━━━━━ Source records ━━━━━

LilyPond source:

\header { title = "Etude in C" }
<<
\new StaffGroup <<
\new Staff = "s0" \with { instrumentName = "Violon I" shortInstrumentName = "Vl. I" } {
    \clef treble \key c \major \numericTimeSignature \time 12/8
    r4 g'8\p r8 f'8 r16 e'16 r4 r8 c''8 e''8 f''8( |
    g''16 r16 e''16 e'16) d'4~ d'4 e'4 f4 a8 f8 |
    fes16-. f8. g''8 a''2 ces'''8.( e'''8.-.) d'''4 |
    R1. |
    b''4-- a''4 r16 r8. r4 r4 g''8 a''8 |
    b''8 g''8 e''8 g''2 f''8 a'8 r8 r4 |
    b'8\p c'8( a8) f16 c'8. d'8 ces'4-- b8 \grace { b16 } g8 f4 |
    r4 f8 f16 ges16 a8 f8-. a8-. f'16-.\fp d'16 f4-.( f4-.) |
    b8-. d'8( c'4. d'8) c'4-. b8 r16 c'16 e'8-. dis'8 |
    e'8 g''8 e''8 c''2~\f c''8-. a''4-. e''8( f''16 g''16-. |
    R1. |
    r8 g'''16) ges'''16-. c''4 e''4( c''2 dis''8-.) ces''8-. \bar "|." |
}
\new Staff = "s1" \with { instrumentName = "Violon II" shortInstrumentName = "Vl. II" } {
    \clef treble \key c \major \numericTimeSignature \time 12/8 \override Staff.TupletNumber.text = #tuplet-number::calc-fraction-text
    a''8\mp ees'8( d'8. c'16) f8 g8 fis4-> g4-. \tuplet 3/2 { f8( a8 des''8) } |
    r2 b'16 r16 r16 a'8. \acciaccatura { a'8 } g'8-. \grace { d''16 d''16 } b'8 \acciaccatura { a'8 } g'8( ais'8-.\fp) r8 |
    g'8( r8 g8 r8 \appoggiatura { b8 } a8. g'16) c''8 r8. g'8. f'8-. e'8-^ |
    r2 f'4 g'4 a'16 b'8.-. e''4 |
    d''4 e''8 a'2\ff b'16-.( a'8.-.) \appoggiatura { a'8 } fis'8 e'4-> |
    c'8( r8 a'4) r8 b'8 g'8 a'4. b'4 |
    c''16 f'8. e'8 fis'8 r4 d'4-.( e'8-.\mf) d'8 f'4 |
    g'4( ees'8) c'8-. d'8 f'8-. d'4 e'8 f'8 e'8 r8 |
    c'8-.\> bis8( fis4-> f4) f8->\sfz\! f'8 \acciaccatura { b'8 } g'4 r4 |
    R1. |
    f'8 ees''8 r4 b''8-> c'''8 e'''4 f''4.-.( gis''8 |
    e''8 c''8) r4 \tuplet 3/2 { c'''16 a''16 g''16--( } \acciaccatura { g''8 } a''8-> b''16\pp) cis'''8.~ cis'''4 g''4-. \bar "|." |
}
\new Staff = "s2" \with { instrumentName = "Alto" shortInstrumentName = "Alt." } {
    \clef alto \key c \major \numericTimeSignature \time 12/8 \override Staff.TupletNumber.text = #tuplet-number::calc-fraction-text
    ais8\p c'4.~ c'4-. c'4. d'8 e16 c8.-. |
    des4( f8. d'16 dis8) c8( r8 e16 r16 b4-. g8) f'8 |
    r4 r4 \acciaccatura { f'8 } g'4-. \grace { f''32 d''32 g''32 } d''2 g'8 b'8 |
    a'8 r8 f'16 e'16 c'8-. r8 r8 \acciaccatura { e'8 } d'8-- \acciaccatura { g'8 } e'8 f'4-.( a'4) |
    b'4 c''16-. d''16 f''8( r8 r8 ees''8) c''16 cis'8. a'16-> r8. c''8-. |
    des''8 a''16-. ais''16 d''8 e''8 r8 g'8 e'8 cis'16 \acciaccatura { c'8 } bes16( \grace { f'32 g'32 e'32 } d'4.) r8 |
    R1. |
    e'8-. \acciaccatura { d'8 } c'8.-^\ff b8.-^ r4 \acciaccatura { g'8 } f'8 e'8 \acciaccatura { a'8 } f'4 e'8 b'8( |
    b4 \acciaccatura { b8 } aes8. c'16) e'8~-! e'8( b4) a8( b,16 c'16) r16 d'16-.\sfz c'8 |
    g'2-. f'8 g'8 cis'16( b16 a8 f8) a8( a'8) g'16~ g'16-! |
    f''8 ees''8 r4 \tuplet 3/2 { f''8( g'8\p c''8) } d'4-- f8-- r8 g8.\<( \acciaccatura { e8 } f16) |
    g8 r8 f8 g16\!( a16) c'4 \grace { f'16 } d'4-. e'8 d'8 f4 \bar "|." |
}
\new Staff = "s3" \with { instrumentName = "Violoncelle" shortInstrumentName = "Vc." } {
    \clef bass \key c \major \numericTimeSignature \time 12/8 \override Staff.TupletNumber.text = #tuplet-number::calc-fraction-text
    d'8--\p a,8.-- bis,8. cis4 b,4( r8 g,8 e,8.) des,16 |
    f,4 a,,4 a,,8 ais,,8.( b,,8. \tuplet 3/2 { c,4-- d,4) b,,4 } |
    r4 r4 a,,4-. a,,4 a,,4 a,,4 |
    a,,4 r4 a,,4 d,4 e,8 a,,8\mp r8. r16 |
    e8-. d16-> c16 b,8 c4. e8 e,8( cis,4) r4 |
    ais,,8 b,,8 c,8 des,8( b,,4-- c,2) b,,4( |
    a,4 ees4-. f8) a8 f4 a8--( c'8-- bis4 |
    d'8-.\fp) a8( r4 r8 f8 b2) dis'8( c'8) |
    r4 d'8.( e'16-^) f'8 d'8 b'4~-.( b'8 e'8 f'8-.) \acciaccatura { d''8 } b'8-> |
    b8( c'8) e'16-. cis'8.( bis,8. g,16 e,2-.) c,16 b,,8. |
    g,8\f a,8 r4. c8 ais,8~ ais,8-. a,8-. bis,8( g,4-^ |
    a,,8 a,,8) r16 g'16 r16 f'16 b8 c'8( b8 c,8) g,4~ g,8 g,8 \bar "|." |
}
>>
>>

━━━━━

## Task directions
Please gather every line of the material above that contains the string "number", treating uppercase and lowercase as different.

## The completed task
    \clef treble \key c \major \numericTimeSignature \time 12/8 \override Staff.TupletNumber.text = #tuplet-number::calc-fraction-text
    \clef alto \key c \major \numericTimeSignature \time 12/8 \override Staff.TupletNumber.text = #tuplet-number::calc-fraction-text
    \clef bass \key c \major \numericTimeSignature \time 12/8 \override Staff.TupletNumber.text = #tuplet-number::calc-fraction-text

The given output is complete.